> Work instruction
In the records, each line holding "pencil" must be reported.

Stored items from a collection
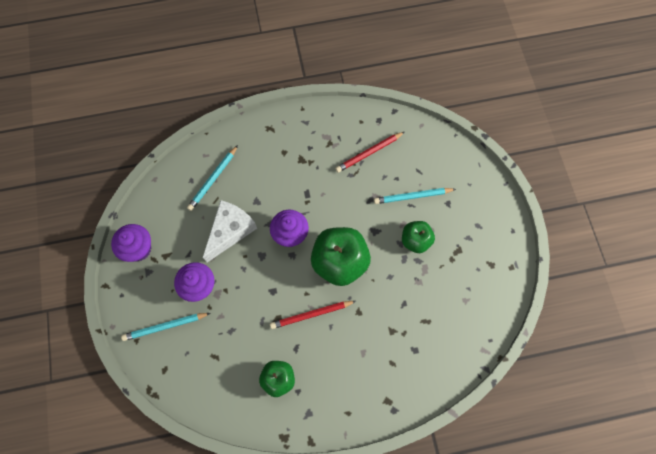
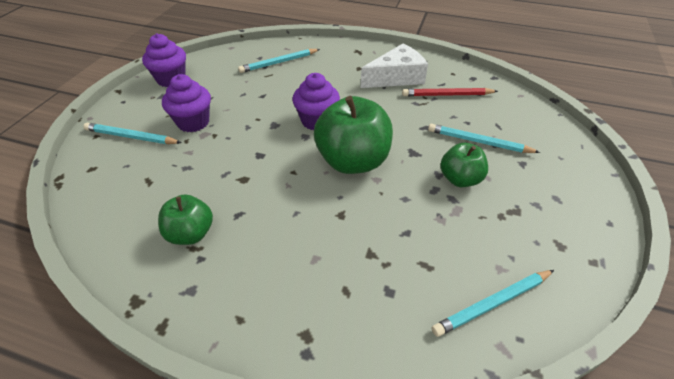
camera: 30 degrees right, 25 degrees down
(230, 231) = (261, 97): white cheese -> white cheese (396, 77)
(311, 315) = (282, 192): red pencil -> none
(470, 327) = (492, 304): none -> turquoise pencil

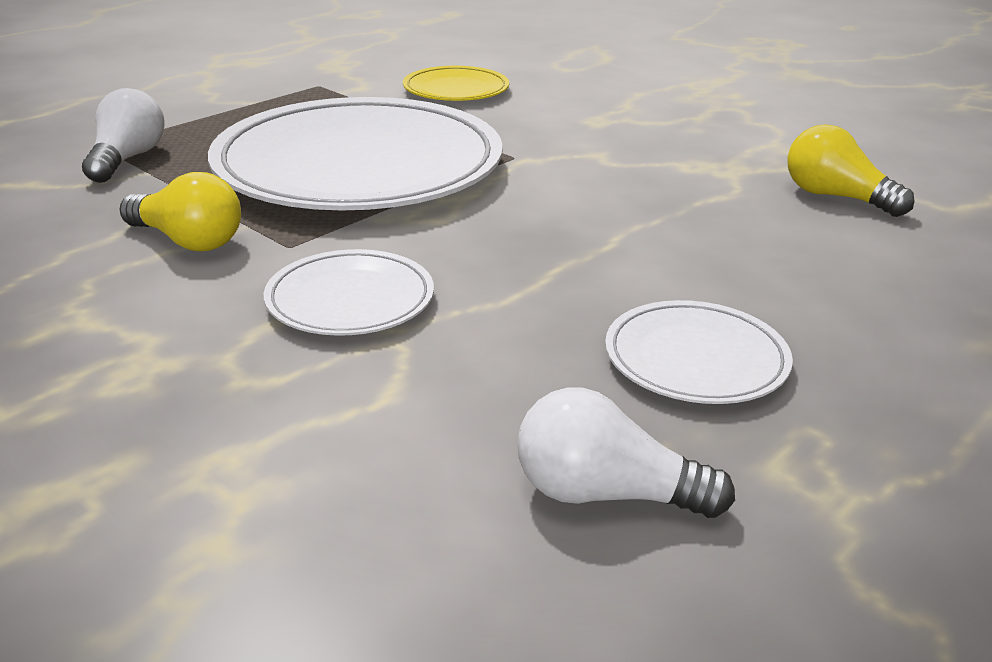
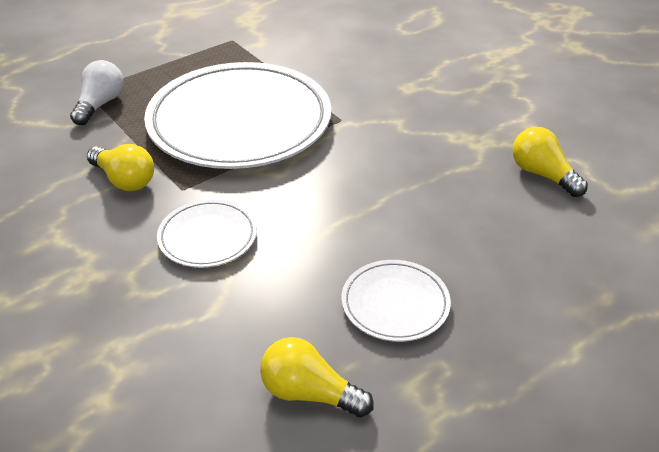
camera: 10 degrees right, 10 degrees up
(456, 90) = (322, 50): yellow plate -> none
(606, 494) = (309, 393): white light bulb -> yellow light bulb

> Answer to this exercise
(311, 315) = (282, 192): red pencil -> none
(470, 327) = (492, 304): none -> turquoise pencil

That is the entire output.